Which lines in the entries below contain the word "rock"? Gather them and copy each one in full.

-- RECORDS SHOWN follows --

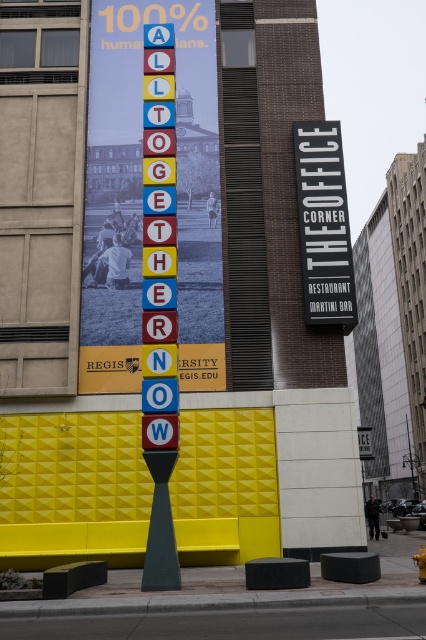
Question: Among these points, which one is nearest to the camera?

Choices:
 (A) (299, 216)
 (B) (187, 124)

Answer: (A)

Question: Is metallic signboard at center further to the viewer compared to black plastic sign at upper right?

Choices:
 (A) no
 (B) yes

Answer: (A)

Question: Which point is farther from the camera taking this photo?

Choices:
 (A) (321, 202)
 (B) (178, 84)

Answer: (B)

Question: Which point appears closest to the camera in this image?

Choices:
 (A) (89, 228)
 (B) (331, 224)

Answer: (B)

Question: Can you confirm if metallic signboard at center is bigger than black plastic sign at upper right?

Choices:
 (A) no
 (B) yes

Answer: (B)

Question: Can you confirm if metallic signboard at center is positioned to the right of black plastic sign at upper right?

Choices:
 (A) yes
 (B) no

Answer: (B)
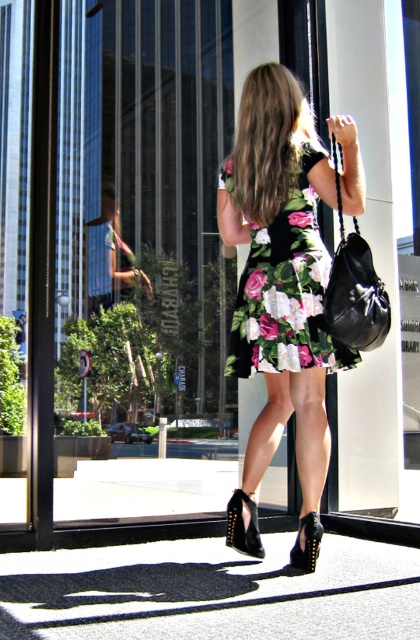
Question: Is transparent glass door at center behind black studded leather sandal at lower center?

Choices:
 (A) no
 (B) yes

Answer: (B)

Question: Which object is closer to the camera taking this photo?

Choices:
 (A) black studded sandal at lower center
 (B) floral dress at center
 (C) transparent glass door at center

Answer: (B)

Question: Is the position of transparent glass door at center more distant than that of black studded leather sandal at lower center?

Choices:
 (A) no
 (B) yes

Answer: (B)

Question: Does floral dress at center have a smaller size compared to black studded leather sandal at lower center?

Choices:
 (A) no
 (B) yes

Answer: (A)

Question: Which point is farther to the camera?

Choices:
 (A) click(x=359, y=177)
 (B) click(x=370, y=305)
 (C) click(x=238, y=547)
 (D) click(x=102, y=406)

Answer: (D)

Question: Estimate the real-world distances between objects in this image. Which object is farther from the floral dress at center?

Choices:
 (A) black studded leather sandal at lower center
 (B) black leather handbag at right

Answer: (A)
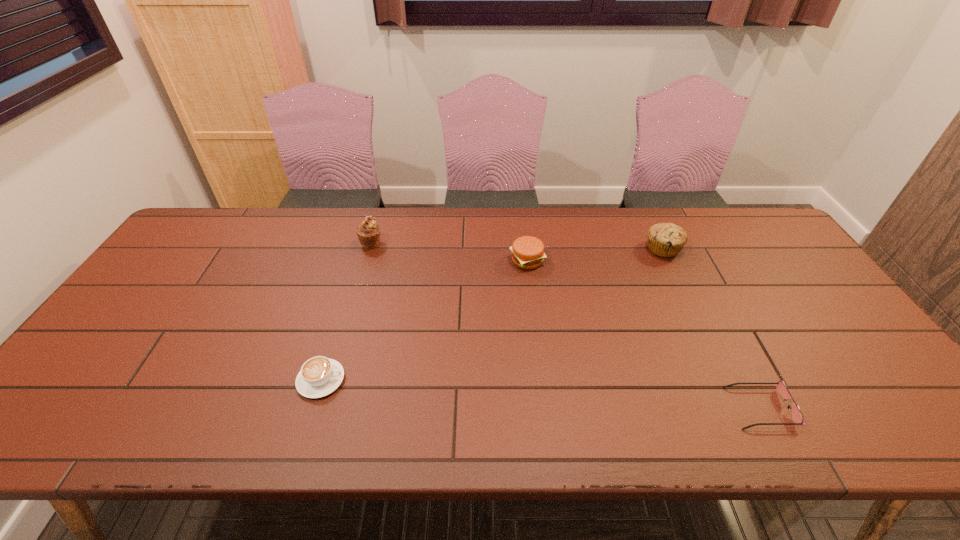
Locate an element on the screen. This screenshot has width=960, height=540. free space that is in between the sunglasses and the left muffin is located at coordinates (565, 326).

The image size is (960, 540). In order to click on free space between the shortest object and the right muffin in this screenshot , I will do `click(711, 328)`.

Where is `free spot between the cappuccino and the third tallest object`? free spot between the cappuccino and the third tallest object is located at coordinates (424, 320).

At what (x,y) coordinates should I click in order to perform the action: click on vacant area that lies between the right muffin and the third shortest object. Please return your answer as a coordinate pair (x, y). The image size is (960, 540). Looking at the image, I should click on pos(595,255).

I want to click on free space between the sunglasses and the right muffin, so click(711, 328).

At what (x,y) coordinates should I click in order to perform the action: click on vacant space that's between the left muffin and the shortest object. Please return your answer as a coordinate pair (x, y). Looking at the image, I should click on (565, 326).

Find the location of a particular element. This screenshot has height=540, width=960. vacant space that is in between the shortest object and the third object from right to left is located at coordinates (643, 334).

Locate an element on the screen. vacant space in between the cappuccino and the left muffin is located at coordinates (347, 312).

Identify the location of vacant space that is in between the third shortest object and the cappuccino. The image size is (960, 540). (424, 320).

Identify the location of object that is the third closest to the right muffin. (368, 232).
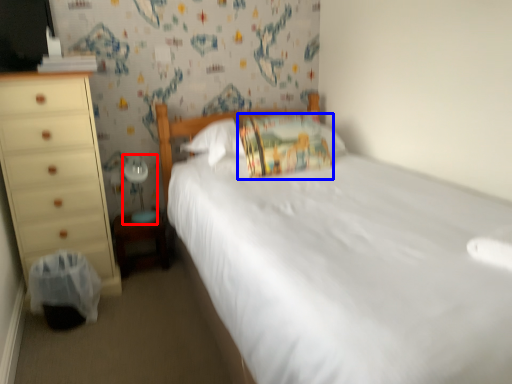
Question: Among these objects, which one is nearest to the camera, table lamp (highlighted by a red box) or pillow (highlighted by a blue box)?

Choices:
 (A) table lamp
 (B) pillow

Answer: (B)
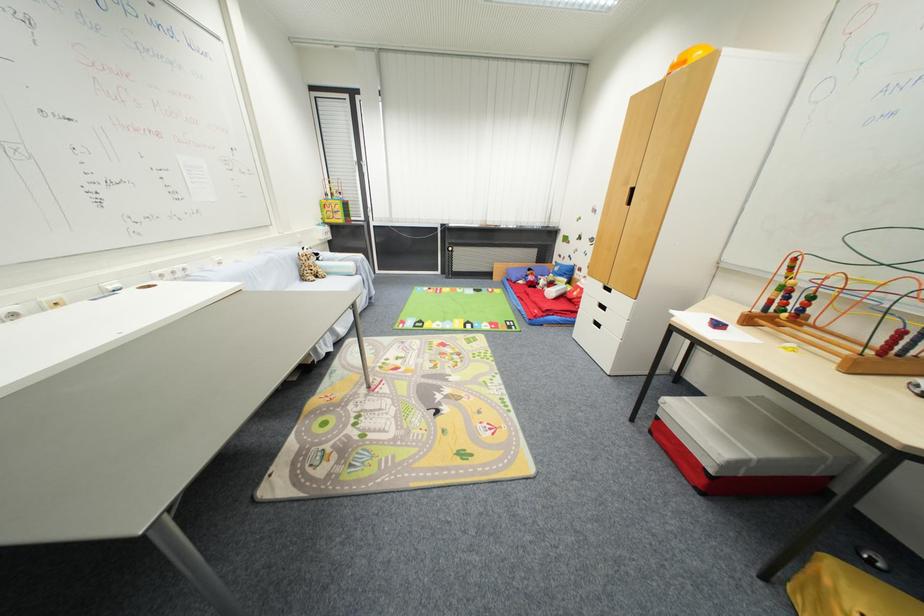
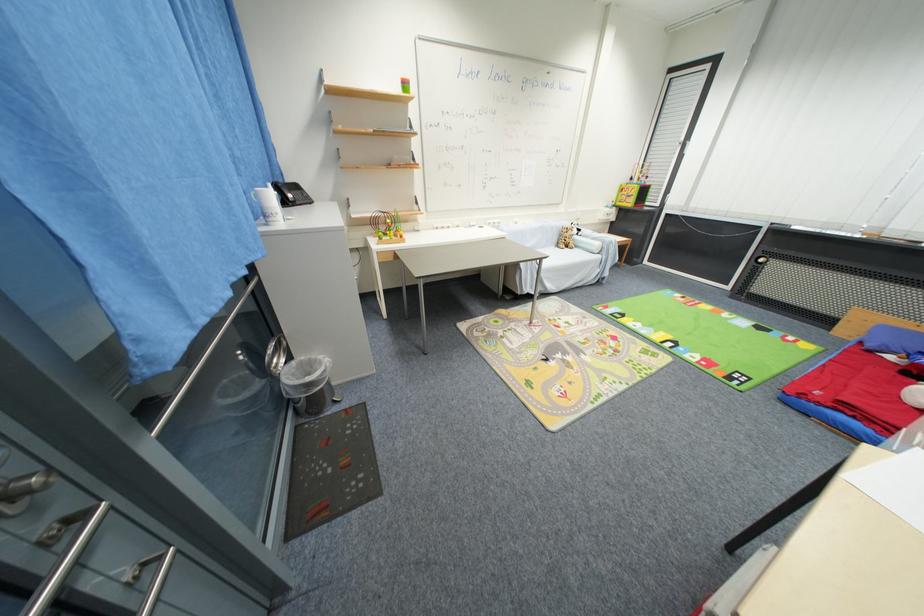
Where in the second image is the point corresponding to (x=548, y=318) from the first image?

(824, 406)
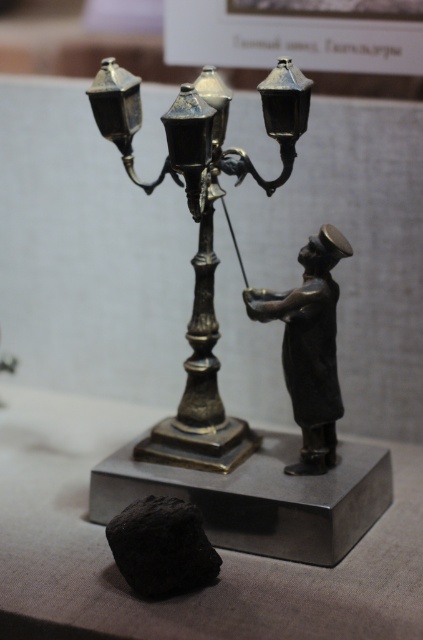
Who is more forward, (180, 122) or (301, 396)?

Point (180, 122)

Which of these two, polished brass lamp at center or bronze figurine at right, stands shorter?

bronze figurine at right is shorter.

Between point (236, 433) and point (334, 305), which one is positioned in front?

Point (334, 305) is more forward.

At what (x,y) coordinates should I click in order to perform the action: click on polished brass lamp at center. Please return your answer as a coordinate pair (x, y). The image size is (423, 640). Looking at the image, I should click on (200, 232).

Does bronze figurine at right have a lesser width compared to black matte rock at lower left?

Yes.

Does bronze figurine at right appear over black matte rock at lower left?

Indeed, bronze figurine at right is positioned over black matte rock at lower left.

Does point (324, 321) lie in front of point (145, 500)?

No, (324, 321) is further to viewer.

Find the location of `bronze figurine at right`. bronze figurine at right is located at coordinates (310, 346).

Measure the distance between polished brass lamp at center and camera.

They are 4.01 feet apart.

Can you confirm if polished brass lamp at center is positioned to the left of black matte rock at lower left?

In fact, polished brass lamp at center is to the right of black matte rock at lower left.

Is point (205, 308) positioned before point (142, 561)?

No, it is behind (142, 561).

Where is `polished brass lamp at center`? polished brass lamp at center is located at coordinates (200, 232).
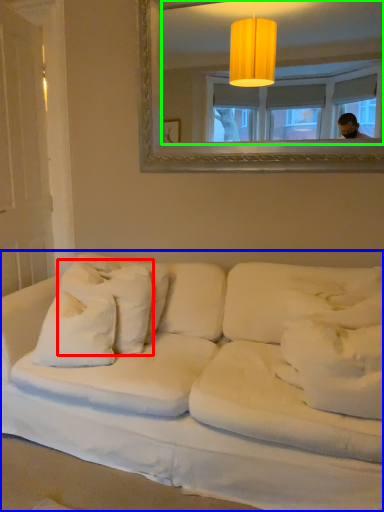
Question: Estimate the real-world distances between objects in this image. Which object is farther from pillow (highlighted by a red box), studio couch (highlighted by a blue box) or mirror (highlighted by a green box)?

Choices:
 (A) studio couch
 (B) mirror

Answer: (B)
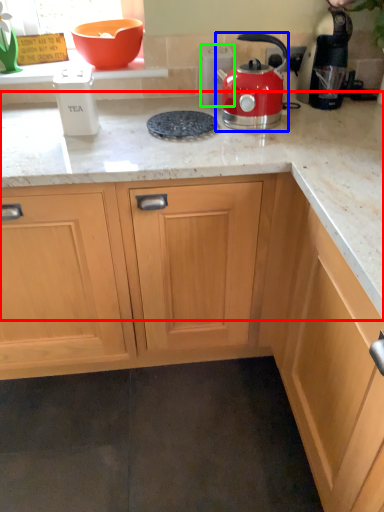
Question: Which object is the farthest from countertop (highlighted by a red box)? Choose among these: kitchen appliance (highlighted by a blue box) or kitchen appliance (highlighted by a green box).

Choices:
 (A) kitchen appliance
 (B) kitchen appliance

Answer: (B)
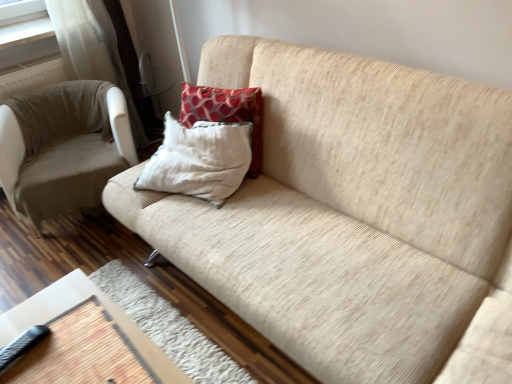
Question: Considering the relative sizes of wooden table at lower left and black rubberized remote at lower left in the image provided, is wooden table at lower left taller than black rubberized remote at lower left?

Choices:
 (A) yes
 (B) no

Answer: (A)

Question: Is wooden table at lower left to the left of black rubberized remote at lower left from the viewer's perspective?

Choices:
 (A) yes
 (B) no

Answer: (B)

Question: Considering the relative sizes of wooden table at lower left and black rubberized remote at lower left in the image provided, is wooden table at lower left shorter than black rubberized remote at lower left?

Choices:
 (A) yes
 (B) no

Answer: (B)

Question: Can you confirm if wooden table at lower left is bigger than black rubberized remote at lower left?

Choices:
 (A) no
 (B) yes

Answer: (B)

Question: Is wooden table at lower left to the right of black rubberized remote at lower left from the viewer's perspective?

Choices:
 (A) yes
 (B) no

Answer: (A)

Question: Is black rubberized remote at lower left inside wooden table at lower left?

Choices:
 (A) yes
 (B) no

Answer: (B)

Question: From the image's perspective, is beige fabric chair at left under wooden table at lower left?

Choices:
 (A) no
 (B) yes

Answer: (A)

Question: Is beige fabric chair at left wider than wooden table at lower left?

Choices:
 (A) yes
 (B) no

Answer: (B)

Question: Is beige fabric chair at left looking in the opposite direction of wooden table at lower left?

Choices:
 (A) no
 (B) yes

Answer: (A)

Question: Is beige fabric chair at left aimed at wooden table at lower left?

Choices:
 (A) yes
 (B) no

Answer: (A)

Question: Is the depth of beige fabric chair at left greater than that of wooden table at lower left?

Choices:
 (A) no
 (B) yes

Answer: (B)

Question: Does beige fabric chair at left appear on the left side of wooden table at lower left?

Choices:
 (A) yes
 (B) no

Answer: (A)

Question: Can you confirm if wooden table at lower left is wider than beige fabric chair at left?

Choices:
 (A) no
 (B) yes

Answer: (B)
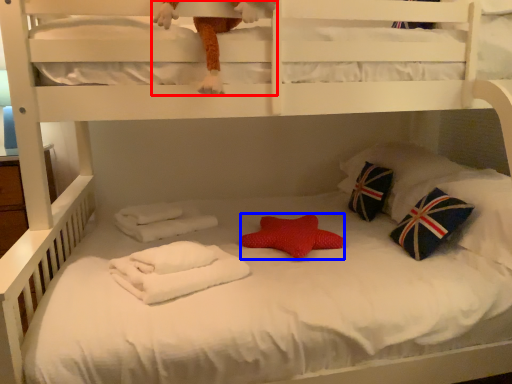
Question: Which object appears closest to the camera in this image, toy (highlighted by a red box) or throw pillow (highlighted by a blue box)?

Choices:
 (A) toy
 (B) throw pillow

Answer: (A)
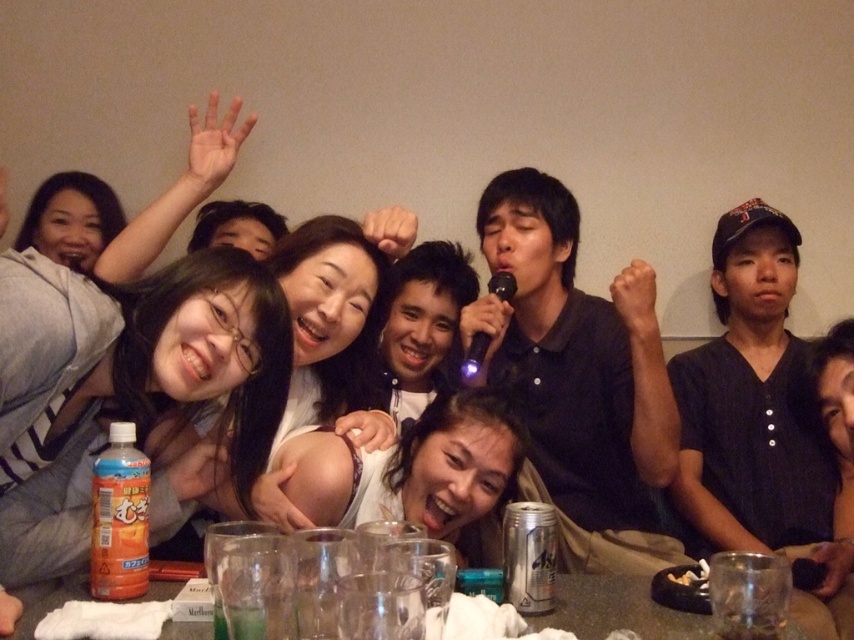
Does white matte shirt at center have a lesser width compared to clear glass table at lower center?

In fact, white matte shirt at center might be wider than clear glass table at lower center.

How much distance is there between white matte shirt at center and clear glass table at lower center?

white matte shirt at center and clear glass table at lower center are 25.63 inches apart from each other.

Where is `white matte shirt at center`? This screenshot has width=854, height=640. white matte shirt at center is located at coordinates (338, 317).

The width and height of the screenshot is (854, 640). I want to click on white matte shirt at center, so click(x=338, y=317).

Who is positioned more to the left, black matte microphone at center or white matte shirt at center?

white matte shirt at center is more to the left.

Is black matte microphone at center positioned at the back of white matte shirt at center?

A: Yes, it is behind white matte shirt at center.

Is point (572, 248) less distant than point (297, 262)?

No.

Locate an element on the screen. The height and width of the screenshot is (640, 854). black matte microphone at center is located at coordinates (574, 356).

Between point (249, 349) and point (355, 433), which one is positioned behind?

Positioned behind is point (355, 433).

Does point (153, 355) come farther from viewer compared to point (285, 422)?

No.

At what (x,y) coordinates should I click in order to perform the action: click on matte black hair at center. Please return your answer as a coordinate pair (x, y). The height and width of the screenshot is (640, 854). Looking at the image, I should click on (123, 378).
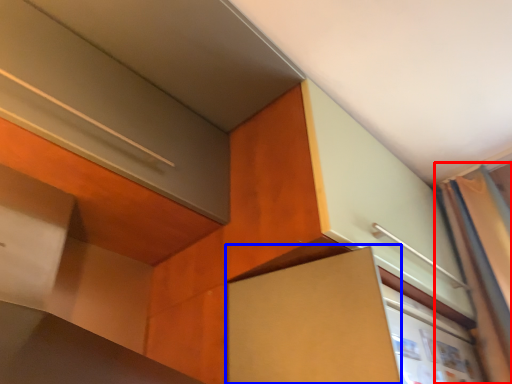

-- RECORDS SHOWN concluded --

■ RESPONSE
Does bronze figurine at right have a lesser width compared to black matte rock at lower left?
Does bronze figurine at right appear over black matte rock at lower left?
Indeed, bronze figurine at right is positioned over black matte rock at lower left.
Can you confirm if polished brass lamp at center is positioned to the left of black matte rock at lower left?
In fact, polished brass lamp at center is to the right of black matte rock at lower left.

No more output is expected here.